§ **TASK TO COMPLETE**: Everything in the listing should be copied exactly, save for the pictures.

§ **DATA EXCERPT**:

----------------------------------------

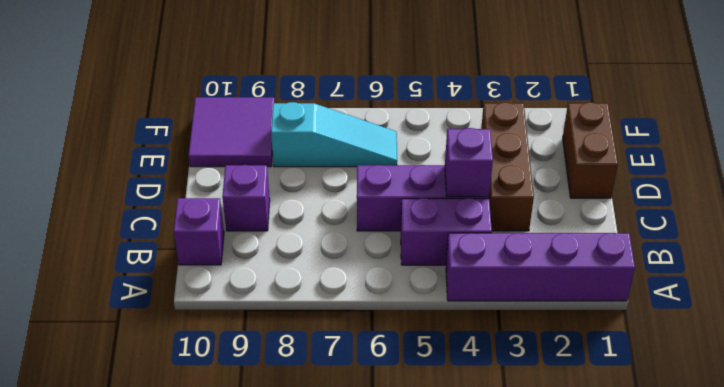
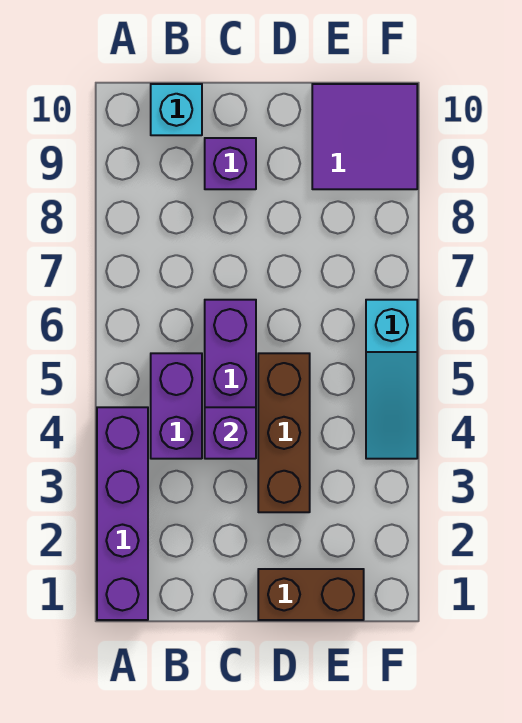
purple brick B10 level 1 -> cyan brick B10 level 1
brown brick C3:E3 level 1 -> brown brick D3:D5 level 1
cyan slope E6:E8 level 1 top 8 -> cyan slope F4:F6 level 1 top 6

----------------------------------------

§ **TASK OUTPUT**:
purple brick B10 level 1 -> cyan brick B10 level 1
brown brick C3:E3 level 1 -> brown brick D3:D5 level 1
cyan slope E6:E8 level 1 top 8 -> cyan slope F4:F6 level 1 top 6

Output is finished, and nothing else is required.